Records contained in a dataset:
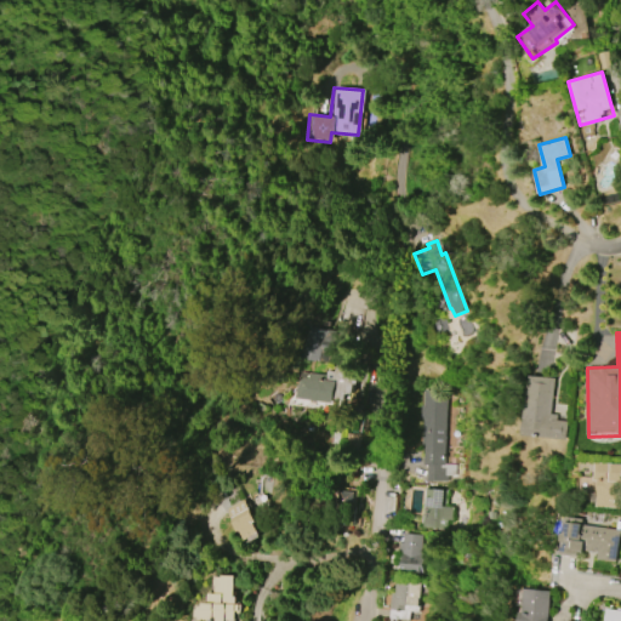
[(298,371),(325,374),(325,371),(334,371),(335,357),(358,358),(355,385),(353,383),(352,394),(348,394),(347,400),(334,399),(334,402),(294,398),(295,385),(296,385),(298,371)]
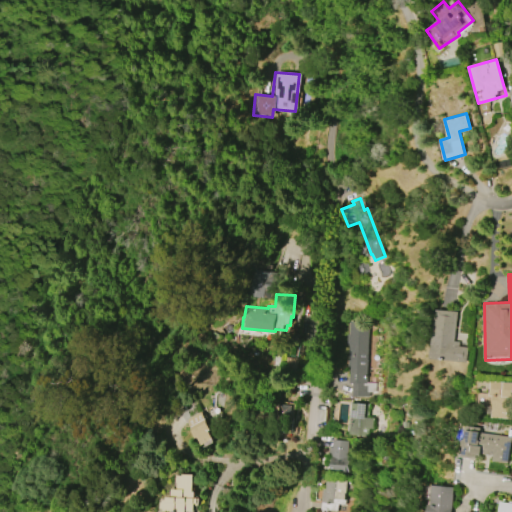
[(438,310),(459,312),(456,340),(460,341),(459,347),(465,347),(463,362),(433,359),(438,310)]
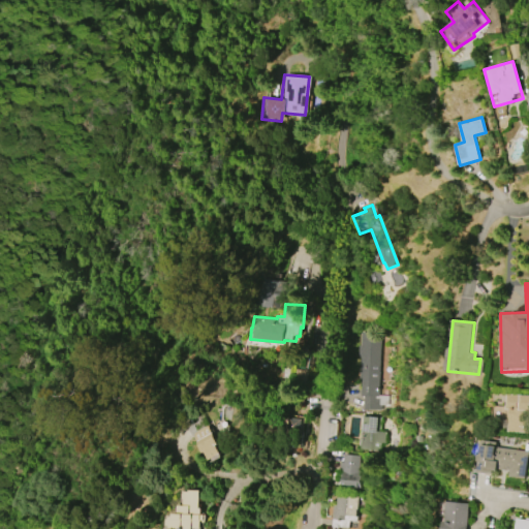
[(359,380),(359,358),(356,358),(356,345),(360,345),(360,333),(369,333),(369,337),(379,337),(379,396),(387,396),(387,405),(381,405),(381,410),(364,410),(364,396),(360,396),(360,380),(359,380)]
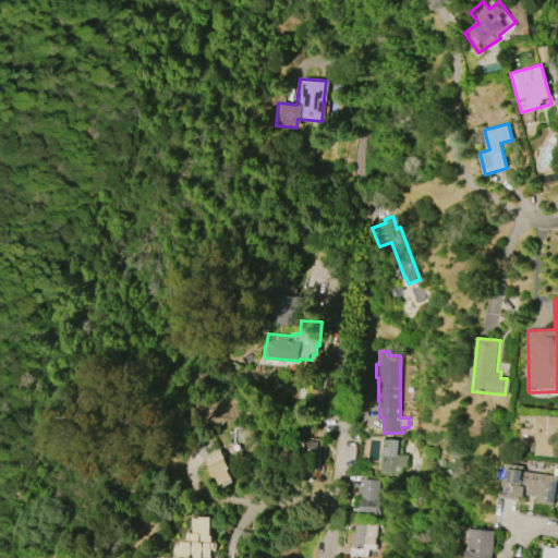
[(557,455),(535,455),(536,433),(533,433),(534,416),(557,416),(557,455)]
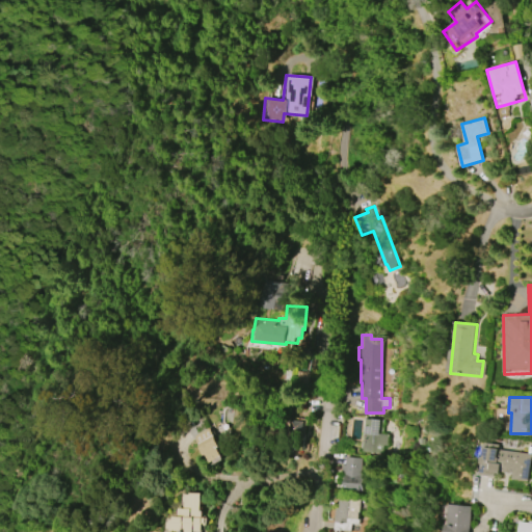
[(361,452),(364,418),(382,420),(381,434),(387,434),(386,446),(381,446),(380,454),(361,452)]
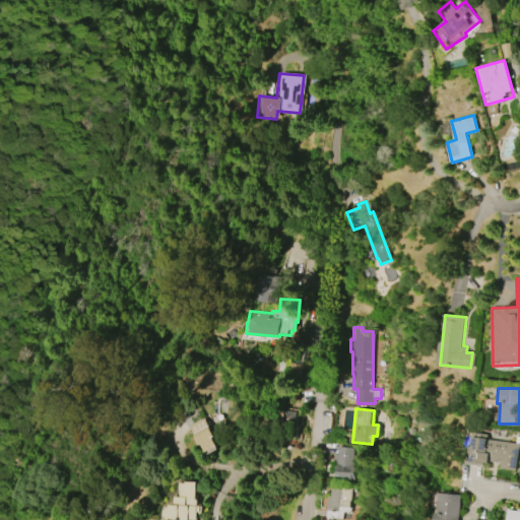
[(284,411),(298,412),(297,425),(300,426),(299,438),(294,437),(294,440),(287,440),(287,442),(275,441),(276,426),(283,427),(284,411)]
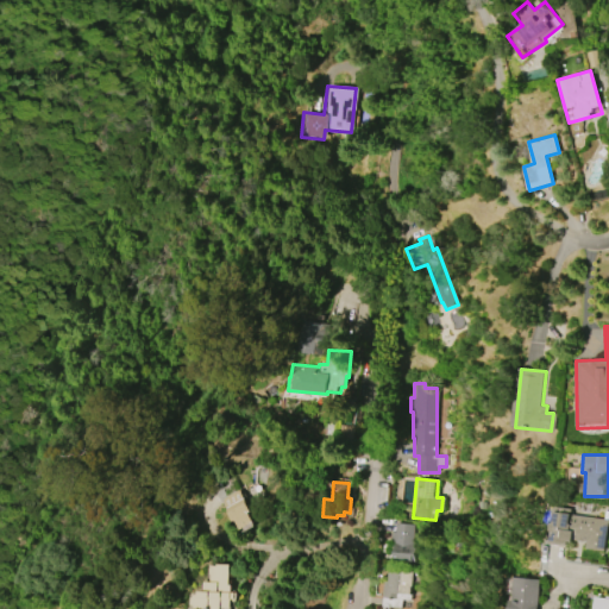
[(226,501),(245,491),(257,515),(255,516),(258,525),(245,532),(240,522),(238,525),(226,501)]
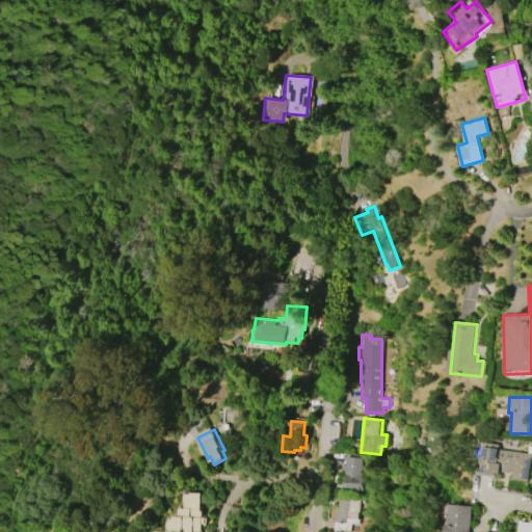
[(479,475),(484,443),(500,445),(499,449),(531,454),(528,482),(511,479),(512,473),(500,471),(500,474),(496,473),(495,477),(479,475)]
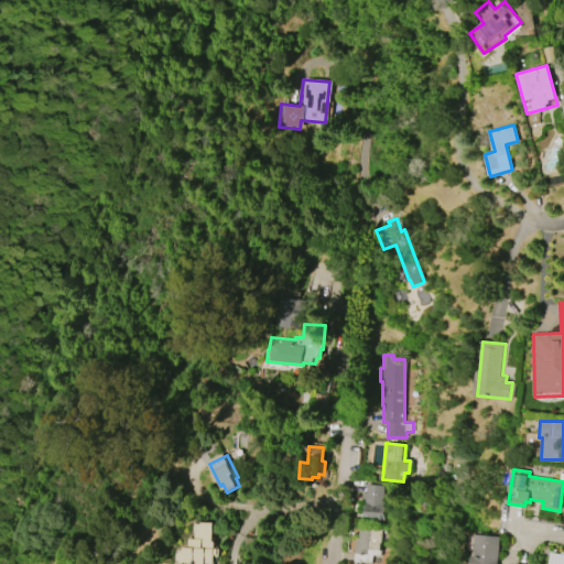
[(368,485),(384,486),(383,506),(386,506),(384,521),(365,520),(366,511),(361,510),(362,500),(364,500),(365,492),(368,494),(368,485)]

> **Assigned task**
If an entry holds a picture, leave the picture out and repeat the rest exactly.

> **Solution for this exercise**
[(298,371),(325,374),(325,371),(334,371),(335,357),(358,358),(355,385),(353,383),(352,394),(348,394),(347,400),(334,399),(334,402),(294,398),(295,385),(296,385),(298,371)]
[(438,310),(459,312),(456,340),(460,341),(459,347),(465,347),(463,362),(433,359),(438,310)]
[(359,380),(359,358),(356,358),(356,345),(360,345),(360,333),(369,333),(369,337),(379,337),(379,396),(387,396),(387,405),(381,405),(381,410),(364,410),(364,396),(360,396),(360,380),(359,380)]
[(557,455),(535,455),(536,433),(533,433),(534,416),(557,416),(557,455)]
[(361,452),(364,418),(382,420),(381,434),(387,434),(386,446),(381,446),(380,454),(361,452)]
[(284,411),(298,412),(297,425),(300,426),(299,438),(294,437),(294,440),(287,440),(287,442),(275,441),(276,426),(283,427),(284,411)]
[(226,501),(245,491),(257,515),(255,516),(258,525),(245,532),(240,522),(238,525),(226,501)]
[(479,475),(484,443),(500,445),(499,449),(531,454),(528,482),(511,479),(512,473),(500,471),(500,474),(496,473),(495,477),(479,475)]
[(368,485),(384,486),(383,506),(386,506),(384,521),(365,520),(366,511),(361,510),(362,500),(364,500),(365,492),(368,494),(368,485)]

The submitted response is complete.